▼

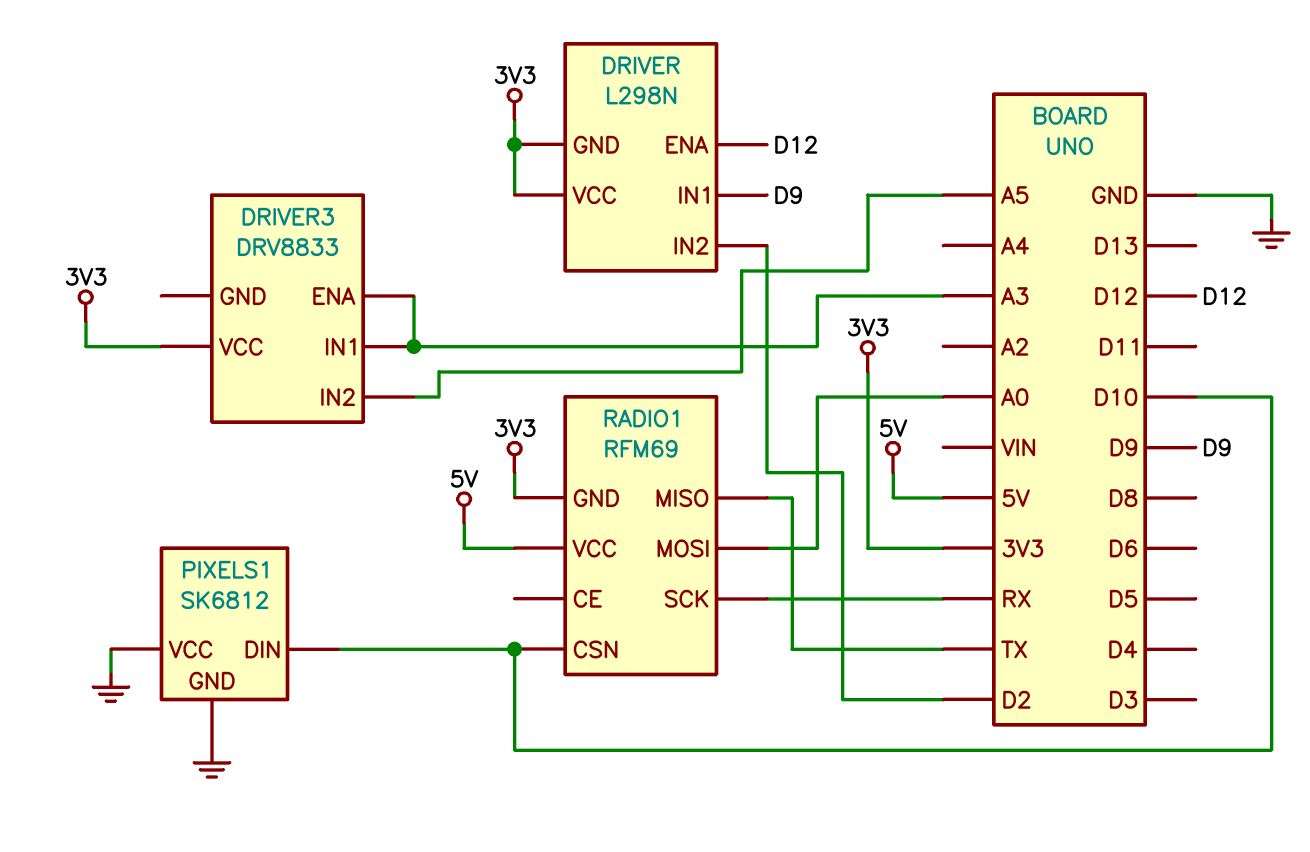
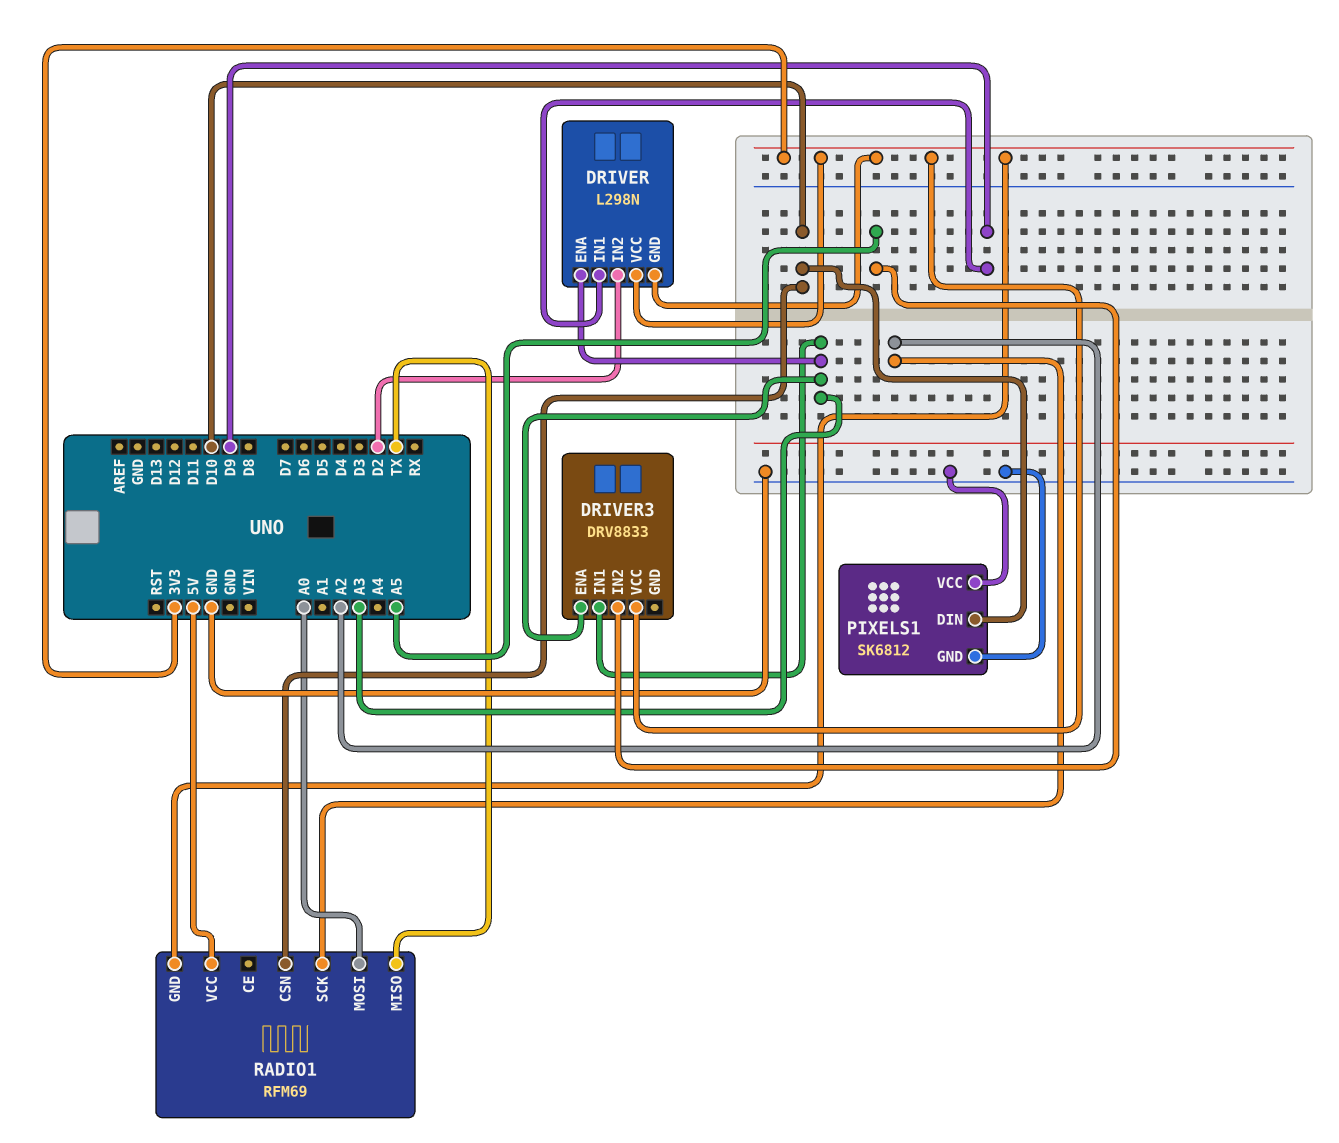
DRIVER pin ENA: D12 -> A3
RADIO1 pin SCK: RX -> A2

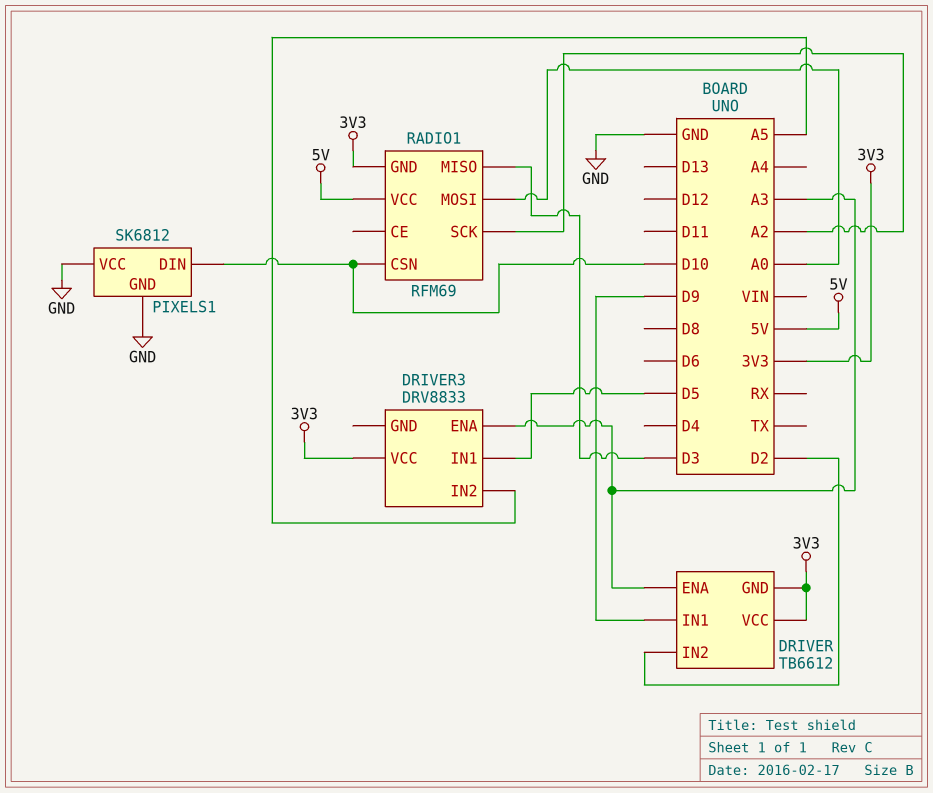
DRIVER: L298N -> TB6612
DRIVER3 pin IN1: A3 -> D5
RADIO1 pin MISO: TX -> D3

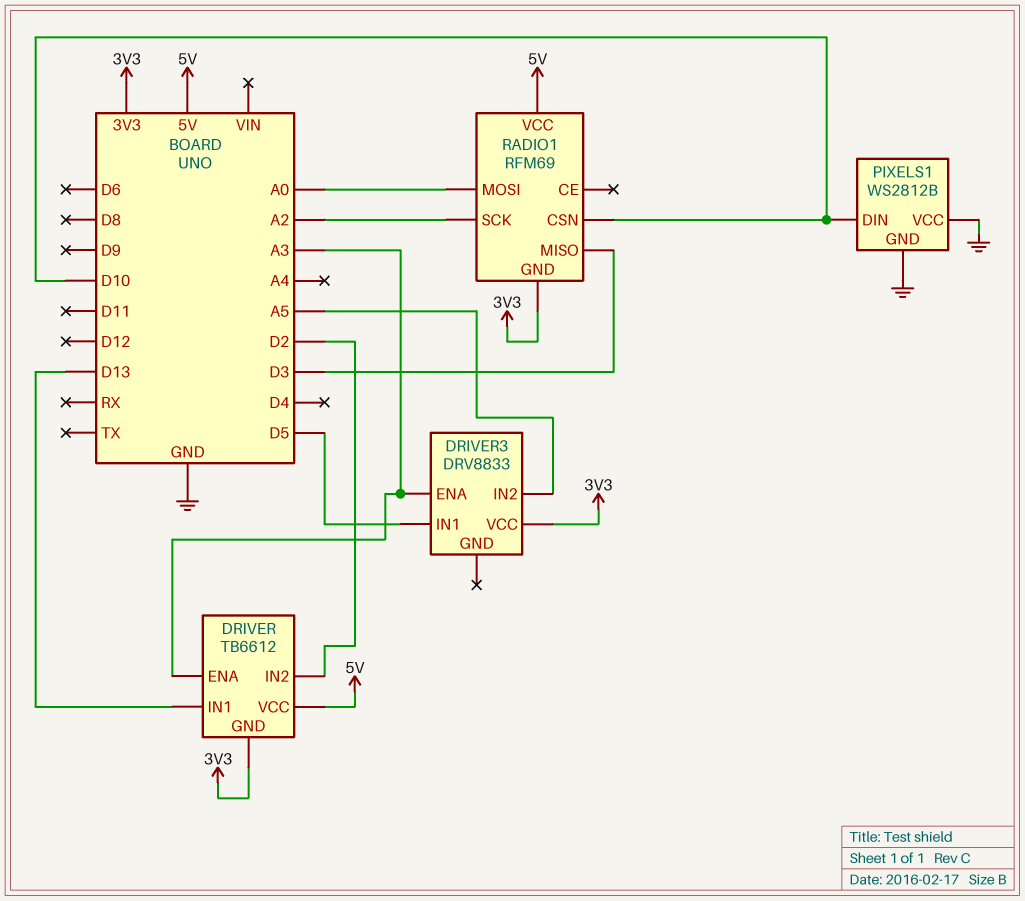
DRIVER pin IN1: D9 -> D13
DRIVER pin VCC: 3V3 -> 5V
PIXELS1: SK6812 -> WS2812B

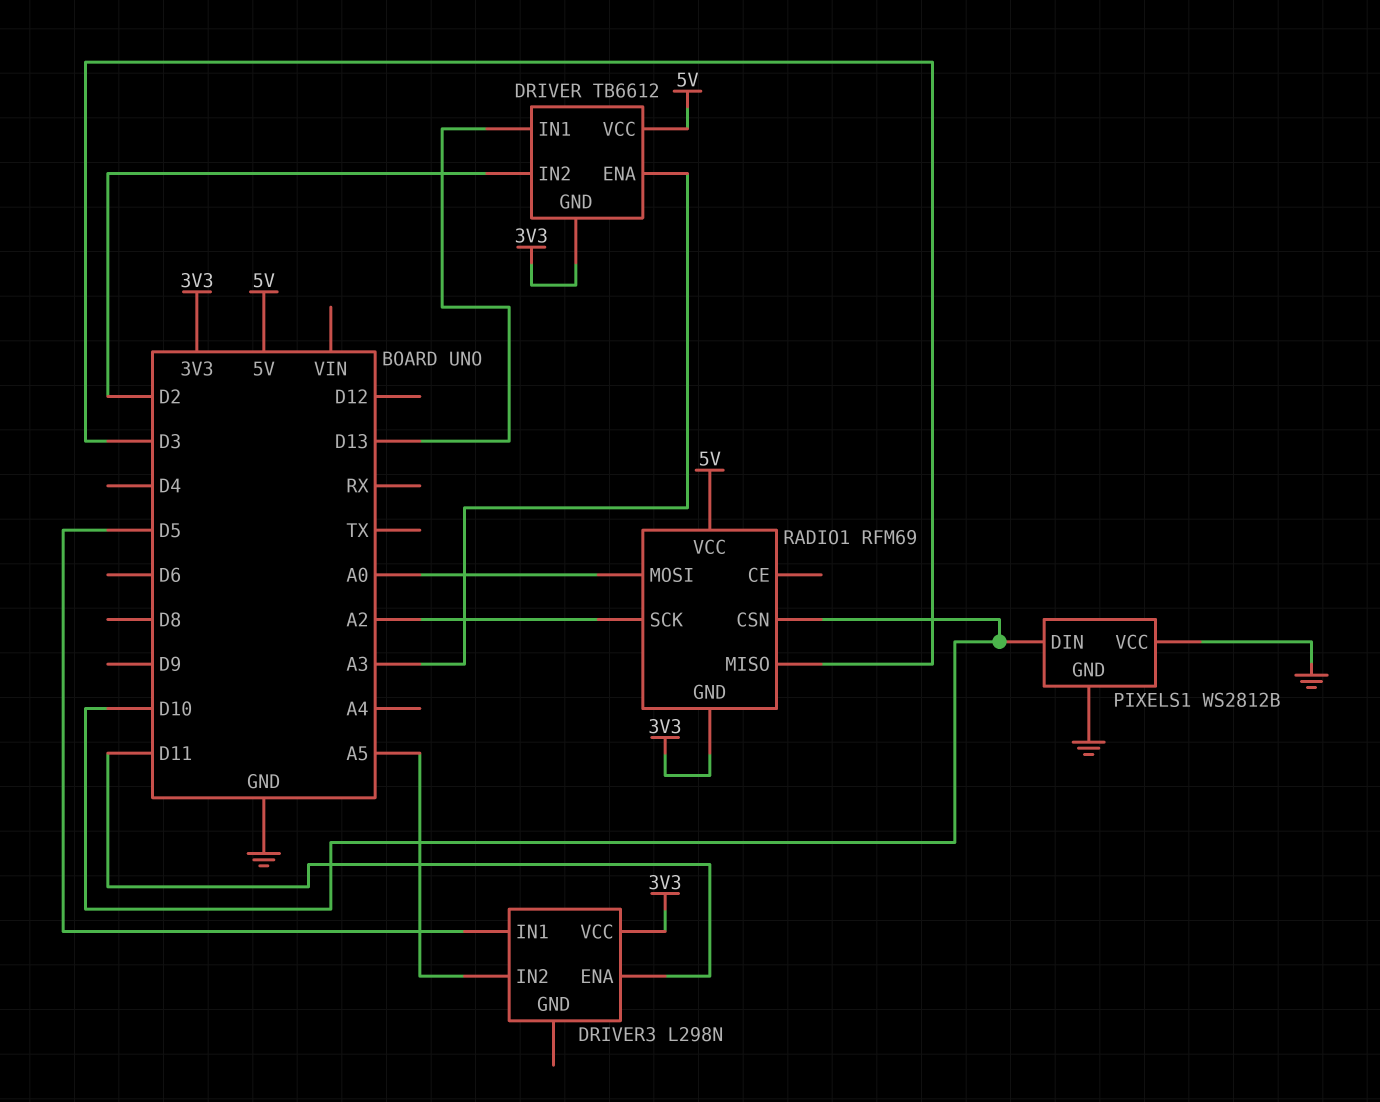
DRIVER3: DRV8833 -> L298N
DRIVER3 pin ENA: A3 -> D11

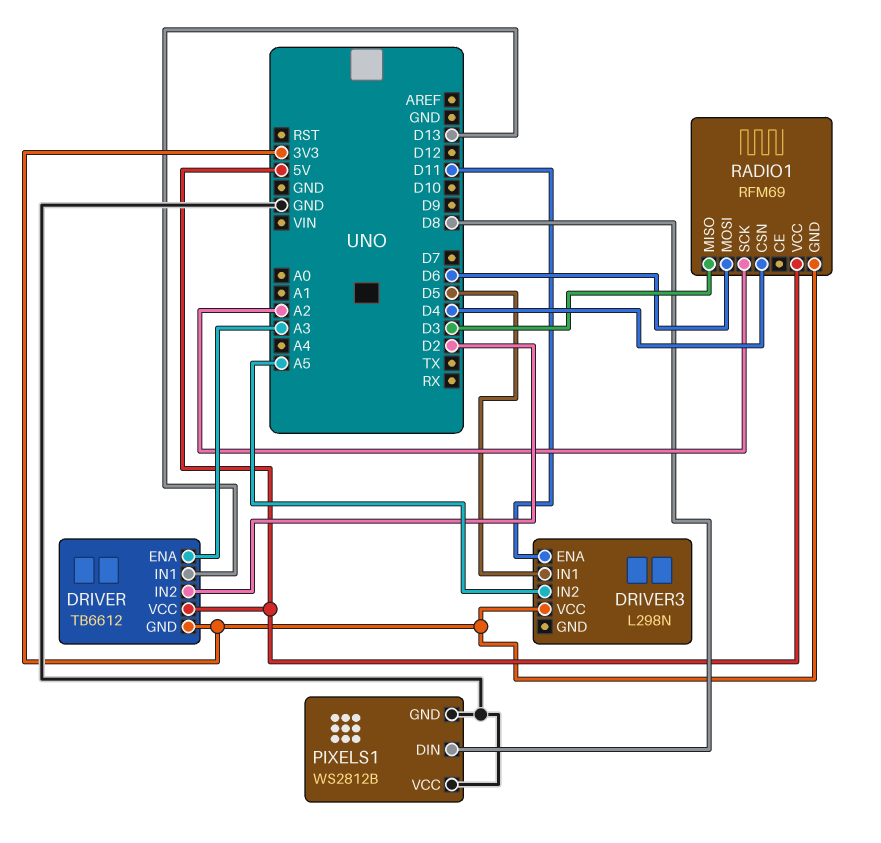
PIXELS1 pin DIN: D10 -> D8
RADIO1 pin CSN: D10 -> D4
RADIO1 pin MOSI: A0 -> D6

▲

**Activity**: When you repeat the records, reproduce each line exactly and drop the images.

**Reply to the exercise**:
DRIVER pin ENA: D12 -> A3
RADIO1 pin SCK: RX -> A2

DRIVER: L298N -> TB6612
DRIVER3 pin IN1: A3 -> D5
RADIO1 pin MISO: TX -> D3

DRIVER pin IN1: D9 -> D13
DRIVER pin VCC: 3V3 -> 5V
PIXELS1: SK6812 -> WS2812B

DRIVER3: DRV8833 -> L298N
DRIVER3 pin ENA: A3 -> D11

PIXELS1 pin DIN: D10 -> D8
RADIO1 pin CSN: D10 -> D4
RADIO1 pin MOSI: A0 -> D6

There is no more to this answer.